■ TRY IT ■
For the listing below, output exactly the lines from the line with "JOY pin SW: D11 -> A4" up to and including the line with "PIXELS3 pin DIN: RX -> A5", and no other lines.
□ □ □
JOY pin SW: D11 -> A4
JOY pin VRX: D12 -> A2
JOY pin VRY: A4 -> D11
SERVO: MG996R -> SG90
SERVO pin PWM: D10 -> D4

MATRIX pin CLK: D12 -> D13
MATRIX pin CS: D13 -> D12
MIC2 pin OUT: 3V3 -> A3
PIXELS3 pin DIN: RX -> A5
□ □ □
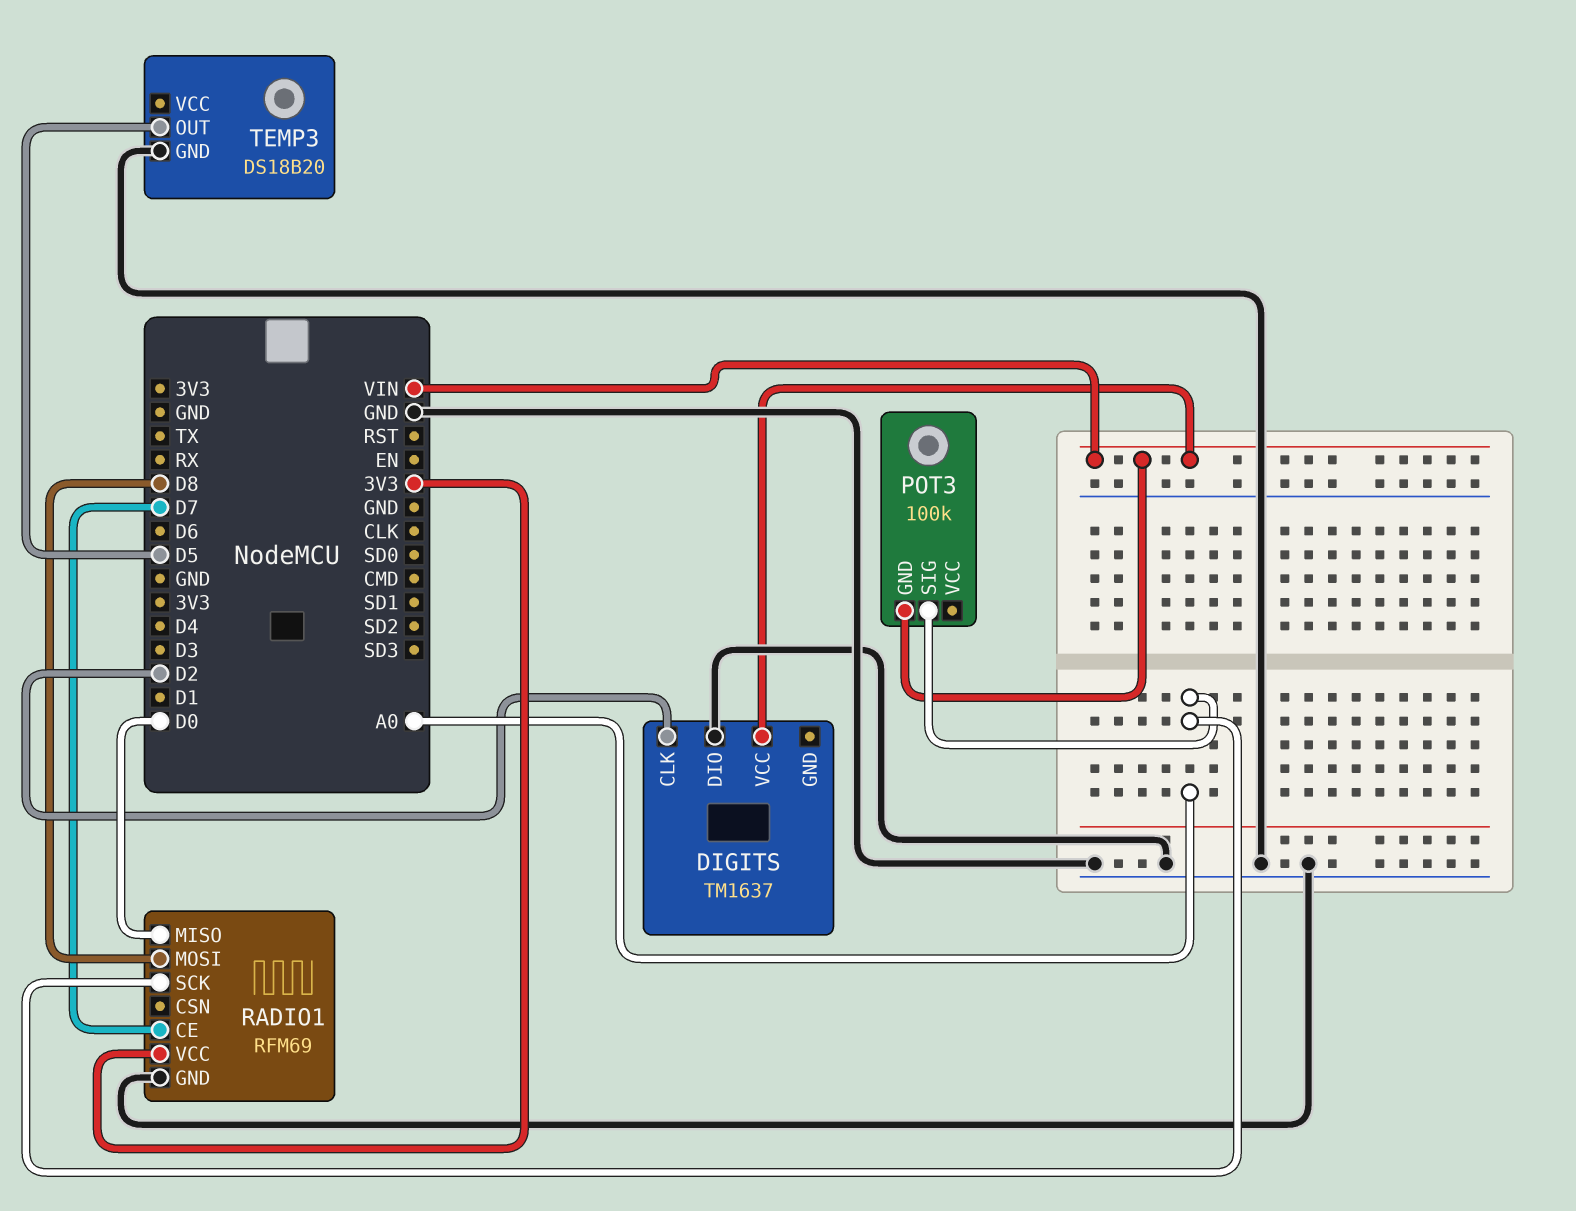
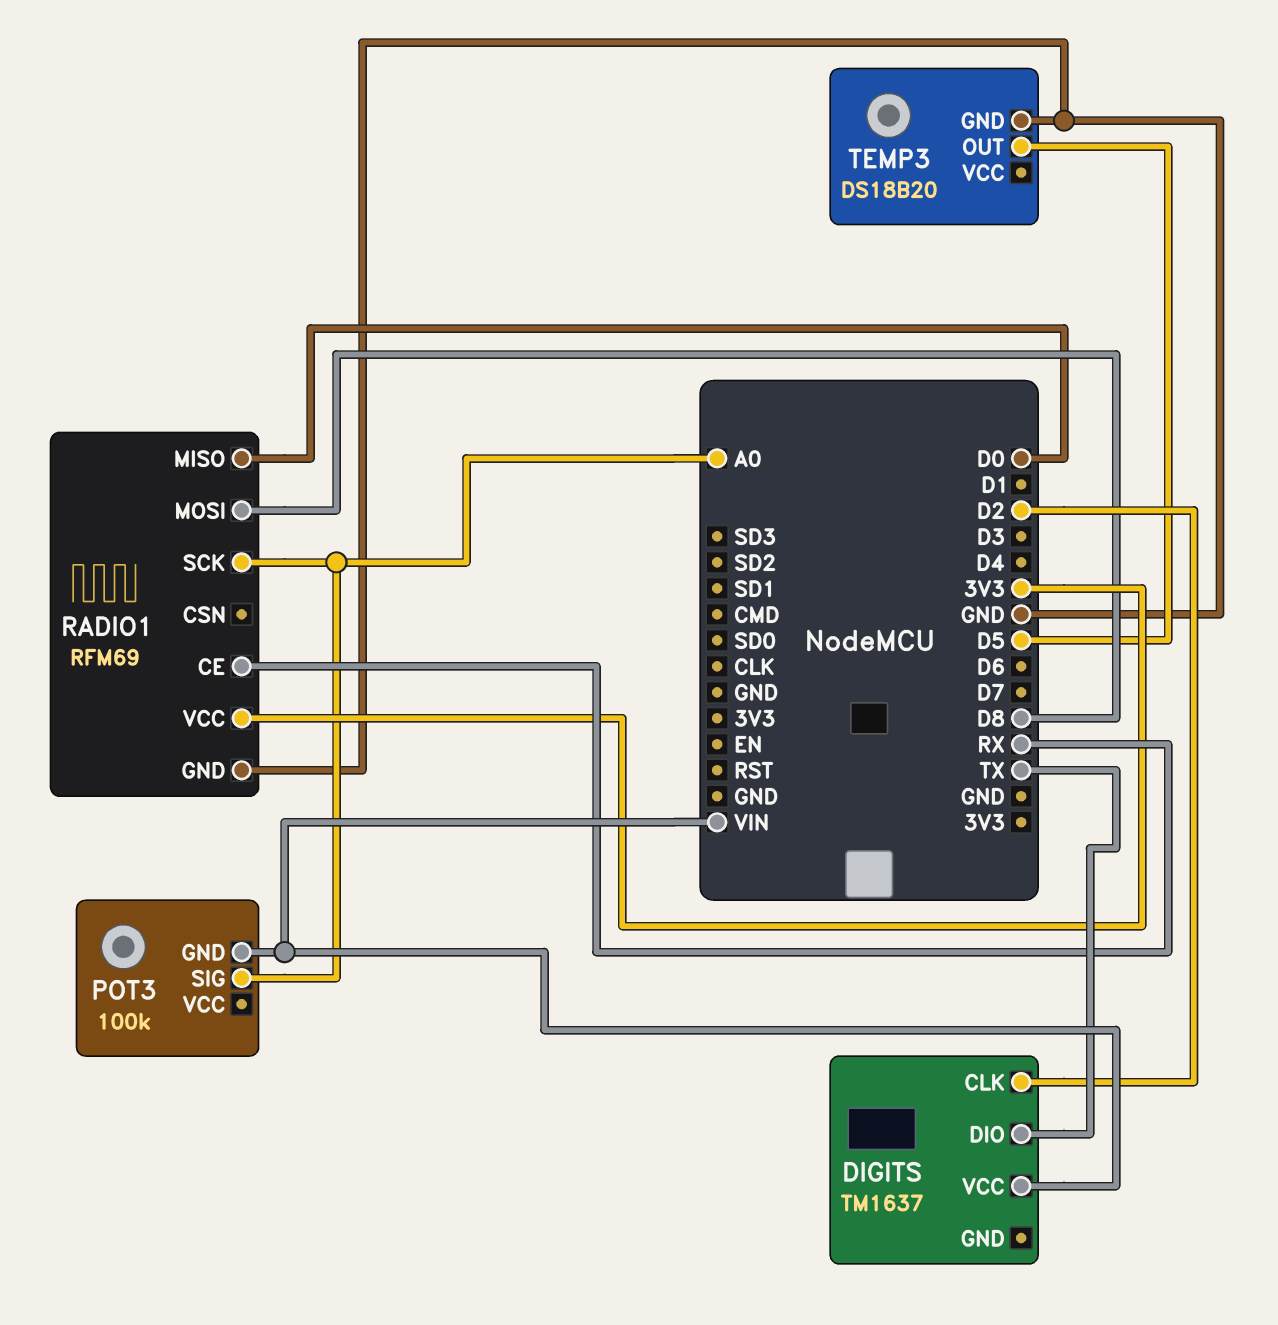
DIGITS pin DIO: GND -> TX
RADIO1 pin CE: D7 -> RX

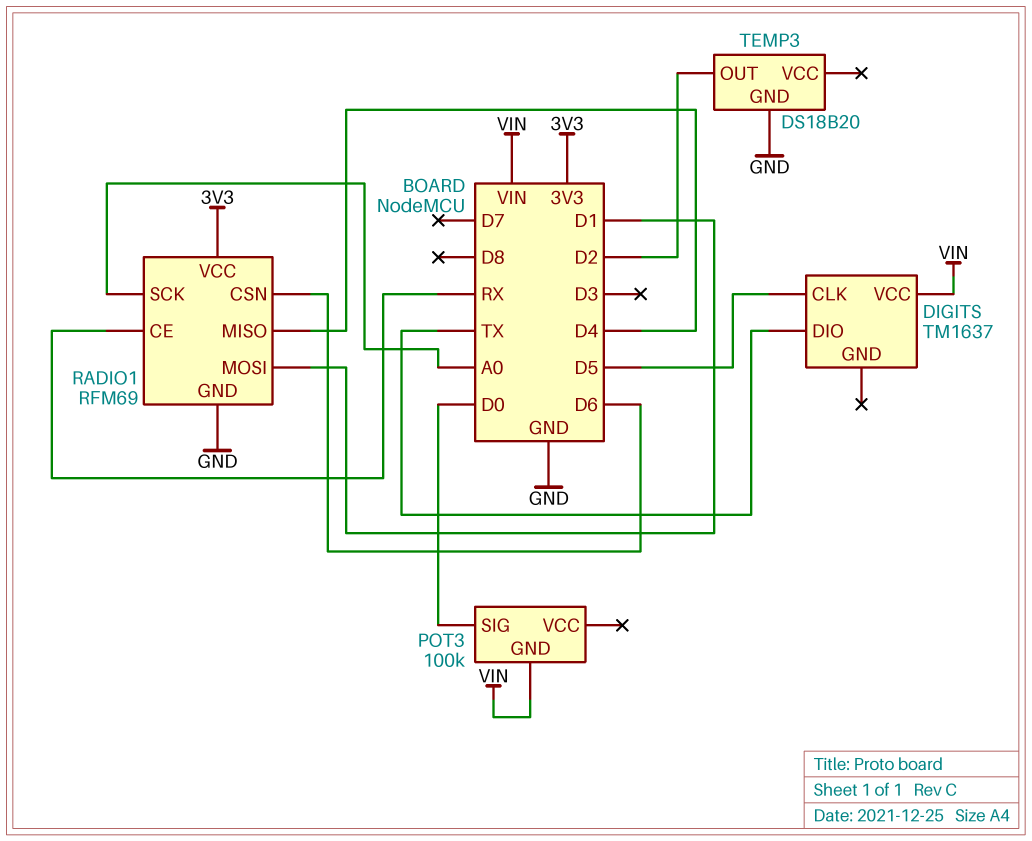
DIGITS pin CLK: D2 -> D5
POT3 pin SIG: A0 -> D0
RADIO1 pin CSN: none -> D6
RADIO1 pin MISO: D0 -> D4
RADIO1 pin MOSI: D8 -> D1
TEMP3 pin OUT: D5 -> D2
□ □ □
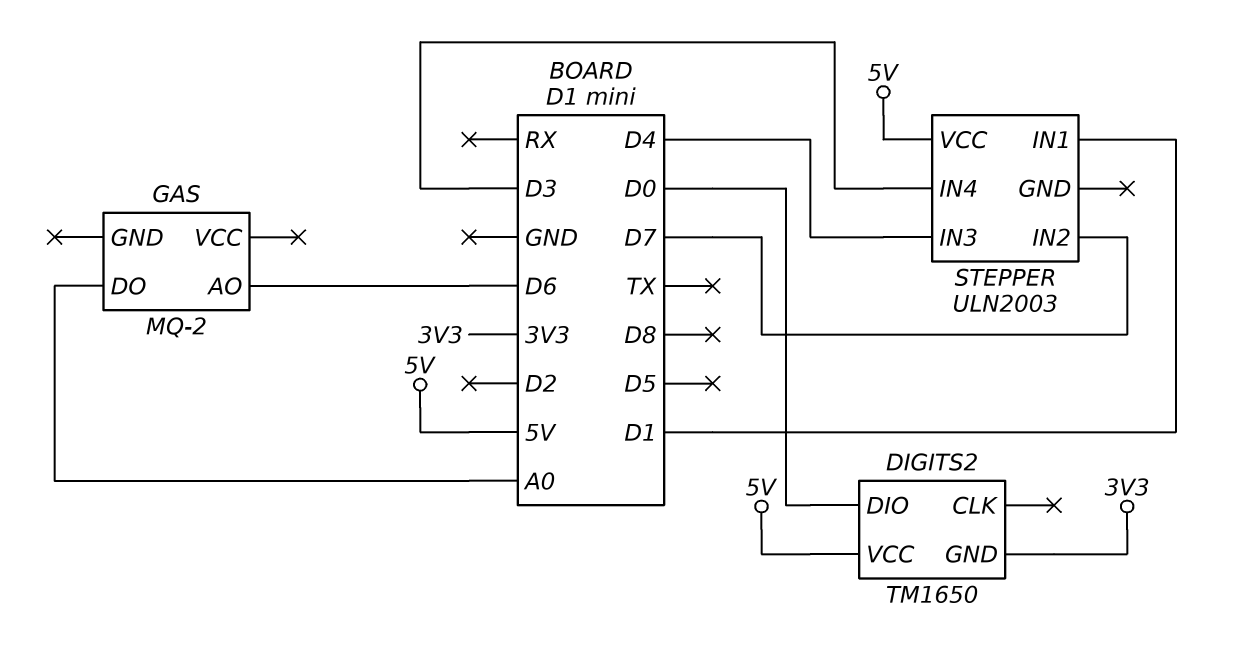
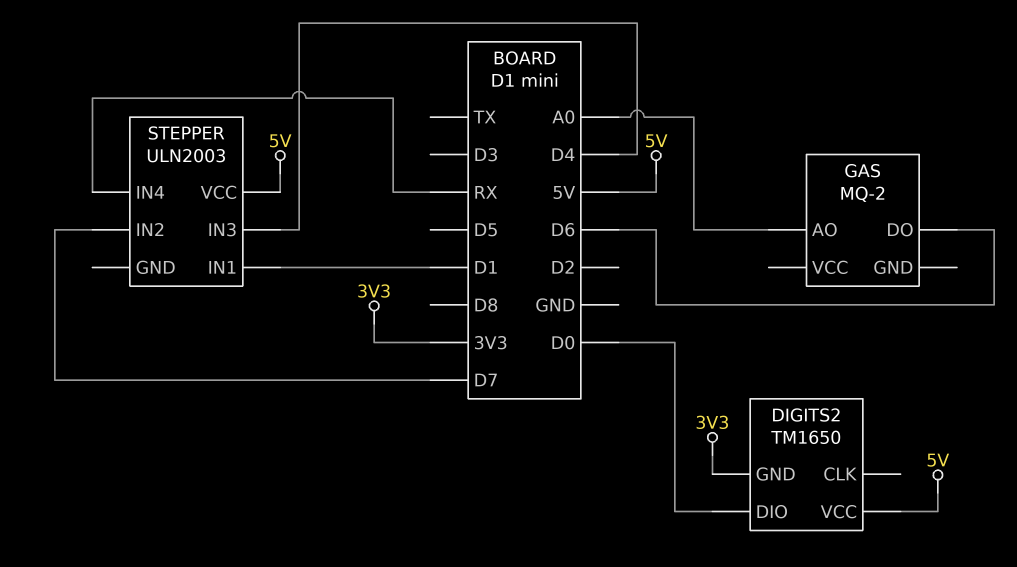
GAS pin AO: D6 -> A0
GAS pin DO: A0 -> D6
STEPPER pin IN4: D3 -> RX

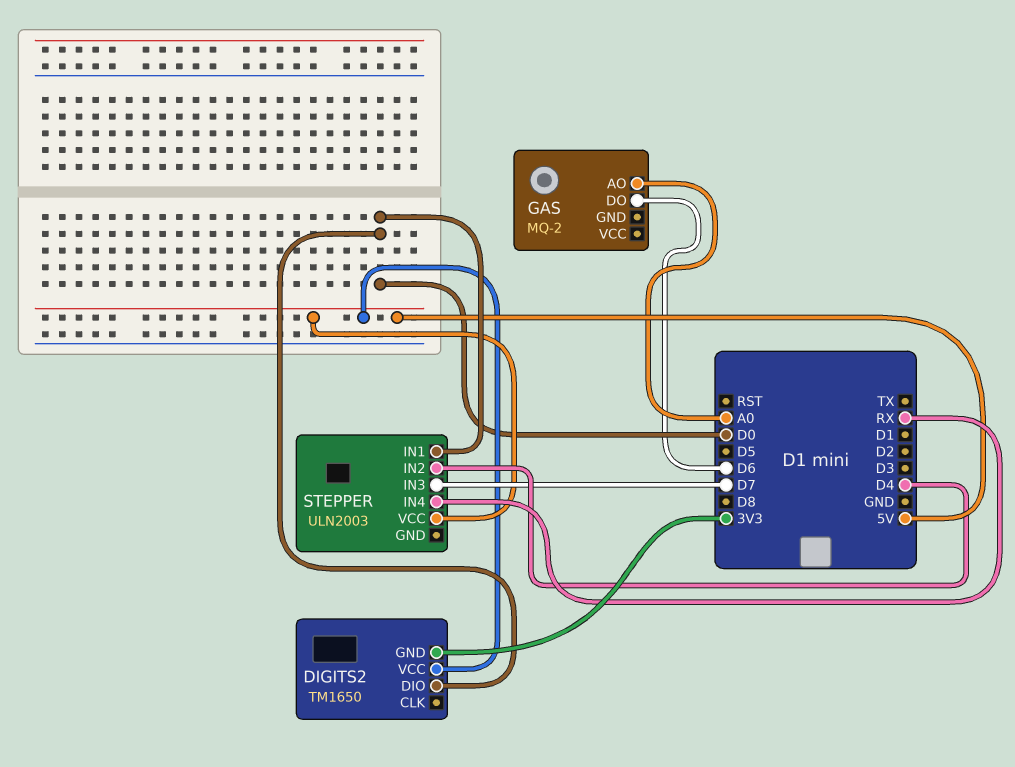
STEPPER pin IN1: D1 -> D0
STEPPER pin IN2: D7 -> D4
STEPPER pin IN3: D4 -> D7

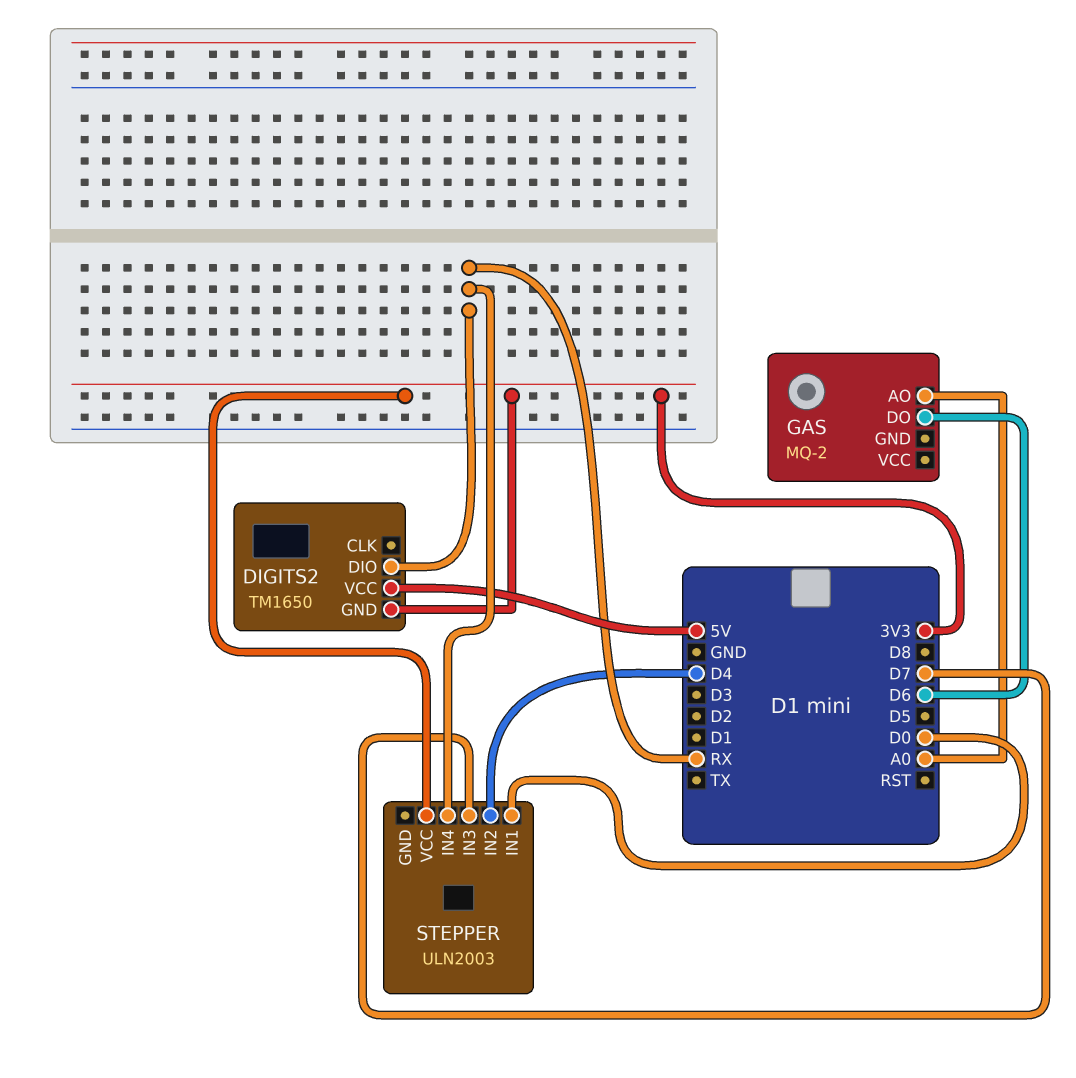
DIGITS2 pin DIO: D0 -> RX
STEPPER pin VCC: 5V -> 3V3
□ □ □
■ EXERCISE OUTPUT ■
JOY pin SW: D11 -> A4
JOY pin VRX: D12 -> A2
JOY pin VRY: A4 -> D11
SERVO: MG996R -> SG90
SERVO pin PWM: D10 -> D4

MATRIX pin CLK: D12 -> D13
MATRIX pin CS: D13 -> D12
MIC2 pin OUT: 3V3 -> A3
PIXELS3 pin DIN: RX -> A5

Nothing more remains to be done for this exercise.